Dataset entries
□ □ □
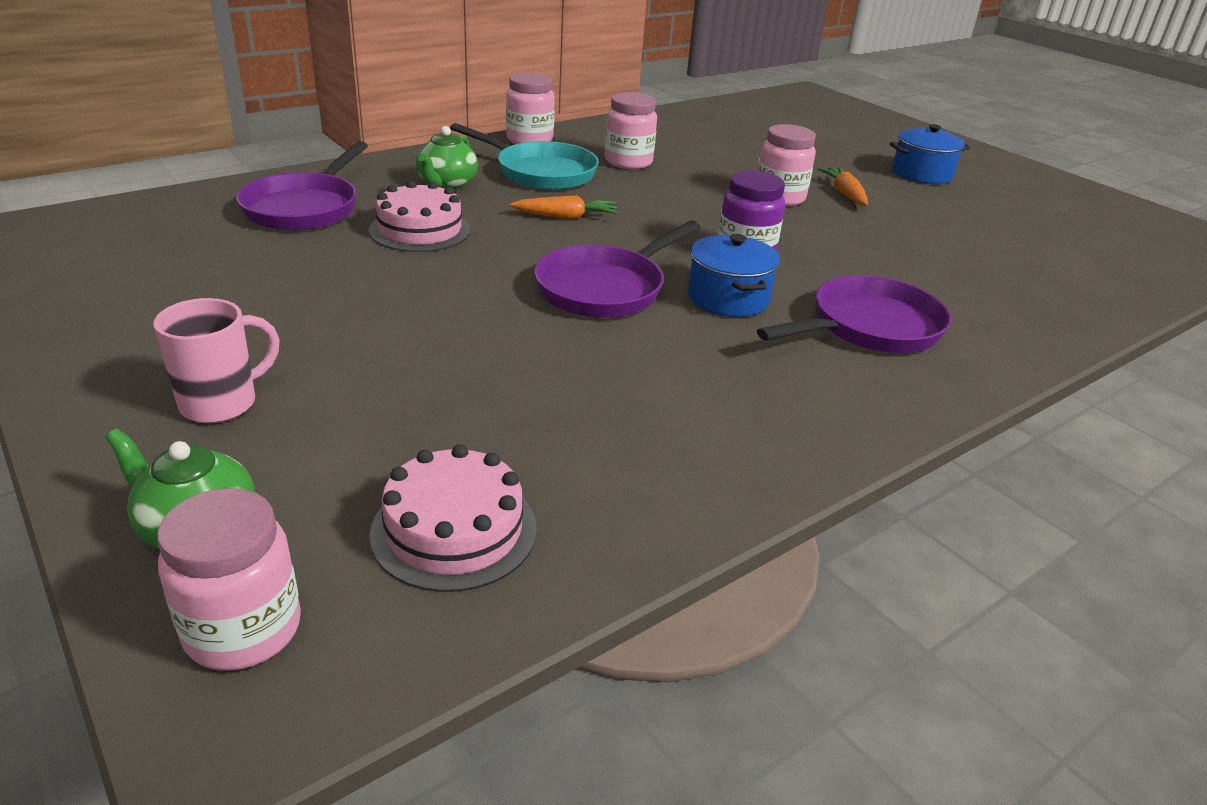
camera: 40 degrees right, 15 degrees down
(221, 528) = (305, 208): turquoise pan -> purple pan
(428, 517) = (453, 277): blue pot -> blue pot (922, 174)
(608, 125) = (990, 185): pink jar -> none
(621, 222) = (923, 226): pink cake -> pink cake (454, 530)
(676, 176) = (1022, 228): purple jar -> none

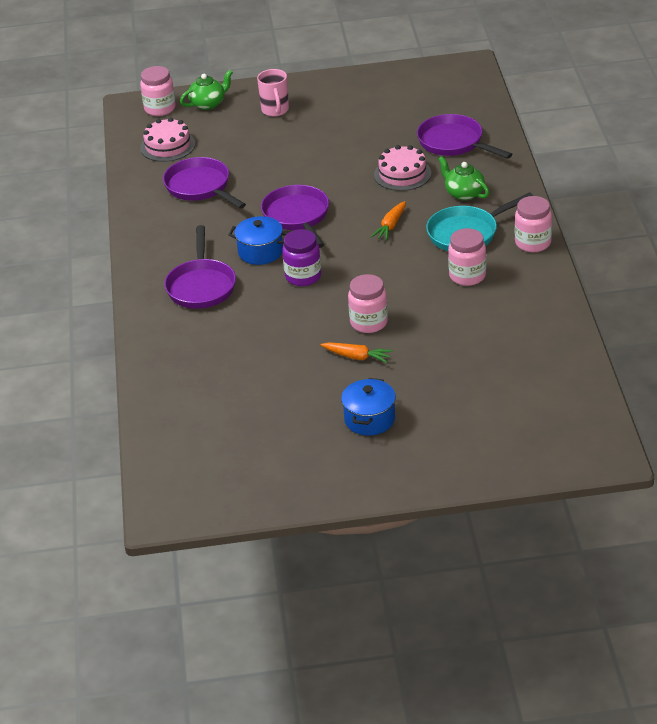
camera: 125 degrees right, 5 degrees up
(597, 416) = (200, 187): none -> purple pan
□ □ □
| Exercise requirements |
A word-for-word copy is needed of the lines from the line holding "(428, 517) = (453, 277): blue" through the end of the records, both included, excluding every picture.

| Task output |
(428, 517) = (453, 277): blue pot -> blue pot (922, 174)
(608, 125) = (990, 185): pink jar -> none
(621, 222) = (923, 226): pink cake -> pink cake (454, 530)
(676, 176) = (1022, 228): purple jar -> none

camera: 125 degrees right, 5 degrees up
(597, 416) = (200, 187): none -> purple pan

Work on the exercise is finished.